[Data items]
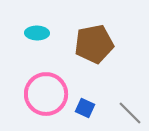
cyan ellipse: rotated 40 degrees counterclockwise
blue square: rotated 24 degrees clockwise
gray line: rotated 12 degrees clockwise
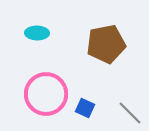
brown pentagon: moved 12 px right
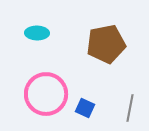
gray line: moved 5 px up; rotated 56 degrees clockwise
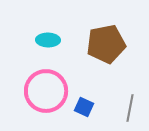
cyan ellipse: moved 11 px right, 7 px down
pink circle: moved 3 px up
blue square: moved 1 px left, 1 px up
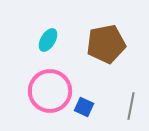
cyan ellipse: rotated 60 degrees counterclockwise
pink circle: moved 4 px right
gray line: moved 1 px right, 2 px up
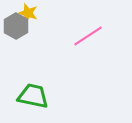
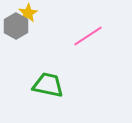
yellow star: rotated 24 degrees clockwise
green trapezoid: moved 15 px right, 11 px up
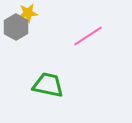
yellow star: rotated 24 degrees clockwise
gray hexagon: moved 1 px down
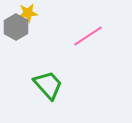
green trapezoid: rotated 36 degrees clockwise
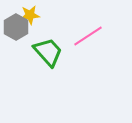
yellow star: moved 2 px right, 2 px down
green trapezoid: moved 33 px up
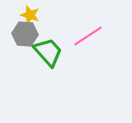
yellow star: rotated 24 degrees clockwise
gray hexagon: moved 9 px right, 7 px down; rotated 25 degrees counterclockwise
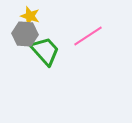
yellow star: moved 1 px down
green trapezoid: moved 3 px left, 1 px up
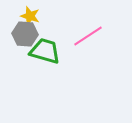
green trapezoid: rotated 32 degrees counterclockwise
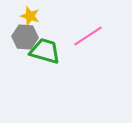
gray hexagon: moved 3 px down
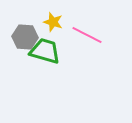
yellow star: moved 23 px right, 6 px down
pink line: moved 1 px left, 1 px up; rotated 60 degrees clockwise
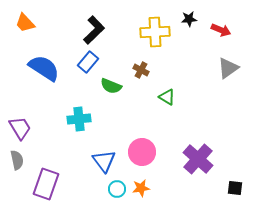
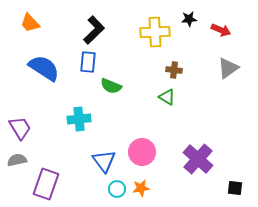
orange trapezoid: moved 5 px right
blue rectangle: rotated 35 degrees counterclockwise
brown cross: moved 33 px right; rotated 21 degrees counterclockwise
gray semicircle: rotated 90 degrees counterclockwise
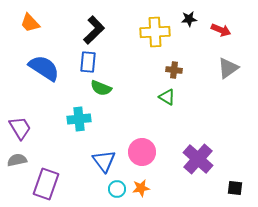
green semicircle: moved 10 px left, 2 px down
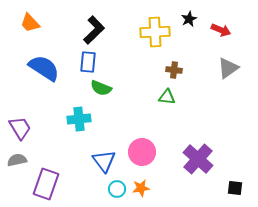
black star: rotated 21 degrees counterclockwise
green triangle: rotated 24 degrees counterclockwise
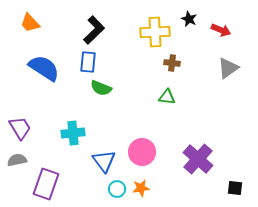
black star: rotated 21 degrees counterclockwise
brown cross: moved 2 px left, 7 px up
cyan cross: moved 6 px left, 14 px down
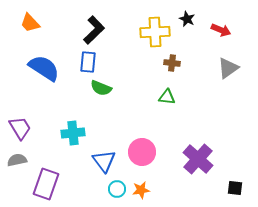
black star: moved 2 px left
orange star: moved 2 px down
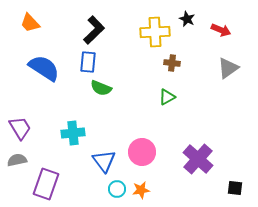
green triangle: rotated 36 degrees counterclockwise
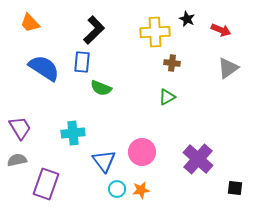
blue rectangle: moved 6 px left
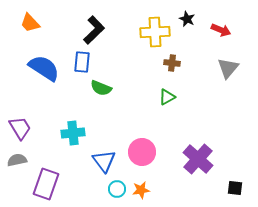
gray triangle: rotated 15 degrees counterclockwise
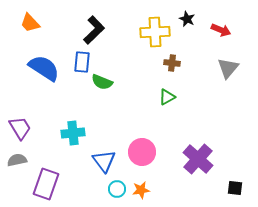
green semicircle: moved 1 px right, 6 px up
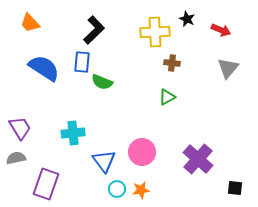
gray semicircle: moved 1 px left, 2 px up
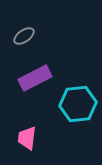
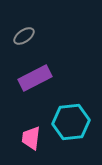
cyan hexagon: moved 7 px left, 18 px down
pink trapezoid: moved 4 px right
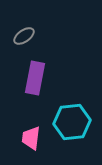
purple rectangle: rotated 52 degrees counterclockwise
cyan hexagon: moved 1 px right
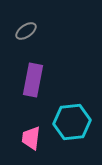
gray ellipse: moved 2 px right, 5 px up
purple rectangle: moved 2 px left, 2 px down
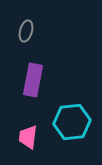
gray ellipse: rotated 40 degrees counterclockwise
pink trapezoid: moved 3 px left, 1 px up
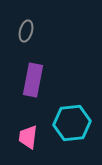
cyan hexagon: moved 1 px down
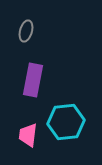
cyan hexagon: moved 6 px left, 1 px up
pink trapezoid: moved 2 px up
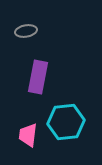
gray ellipse: rotated 65 degrees clockwise
purple rectangle: moved 5 px right, 3 px up
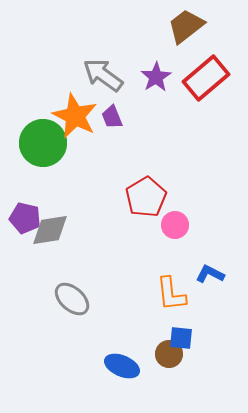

▶ Description of the task
Reproduce every row above word for word, omitting the picture markers from your answer.

▶ Written reply
cyan ellipse: rotated 40 degrees counterclockwise
blue square: rotated 24 degrees clockwise
gray line: rotated 12 degrees clockwise
brown pentagon: moved 12 px right
gray line: moved 5 px up; rotated 56 degrees clockwise
cyan ellipse: moved 11 px right, 7 px down
pink circle: moved 3 px up
blue square: moved 1 px left, 1 px up
cyan ellipse: rotated 60 degrees counterclockwise
pink circle: moved 4 px right
gray line: moved 1 px right, 2 px up
yellow star: rotated 24 degrees clockwise
green trapezoid: moved 15 px right, 11 px up
yellow star: rotated 24 degrees clockwise
gray hexagon: moved 1 px down
green trapezoid: rotated 36 degrees clockwise
yellow star: moved 2 px right, 2 px down
green trapezoid: moved 33 px up
yellow star: rotated 24 degrees clockwise
gray hexagon: moved 9 px right, 7 px down; rotated 25 degrees counterclockwise
yellow star: moved 1 px down
green trapezoid: moved 3 px left, 1 px up
green trapezoid: rotated 32 degrees counterclockwise
gray hexagon: moved 3 px down
yellow star: moved 23 px right, 6 px down
pink line: moved 1 px left, 1 px up; rotated 60 degrees clockwise
orange trapezoid: moved 5 px right
blue rectangle: rotated 35 degrees counterclockwise
brown cross: moved 33 px right; rotated 21 degrees counterclockwise
gray semicircle: rotated 90 degrees counterclockwise
green semicircle: moved 10 px left, 2 px down
black star: rotated 21 degrees counterclockwise
green triangle: rotated 24 degrees counterclockwise
black star: rotated 21 degrees counterclockwise
brown cross: moved 2 px left, 7 px up
cyan cross: moved 6 px left, 14 px down
black star: moved 2 px left
orange star: moved 2 px down
green triangle: rotated 36 degrees counterclockwise
blue rectangle: moved 6 px left
gray triangle: rotated 15 degrees counterclockwise
green semicircle: moved 1 px right, 6 px up
gray semicircle: moved 1 px left, 2 px up
cyan hexagon: moved 7 px left, 18 px down
pink trapezoid: moved 4 px right
purple rectangle: rotated 52 degrees counterclockwise
cyan hexagon: moved 1 px right
gray ellipse: moved 2 px right, 5 px up
purple rectangle: moved 2 px left, 2 px down
gray ellipse: rotated 40 degrees counterclockwise
pink trapezoid: moved 3 px left, 1 px up
cyan hexagon: moved 1 px down
cyan hexagon: moved 6 px left, 1 px up
pink trapezoid: moved 2 px up
gray ellipse: rotated 65 degrees clockwise
purple rectangle: moved 5 px right, 3 px up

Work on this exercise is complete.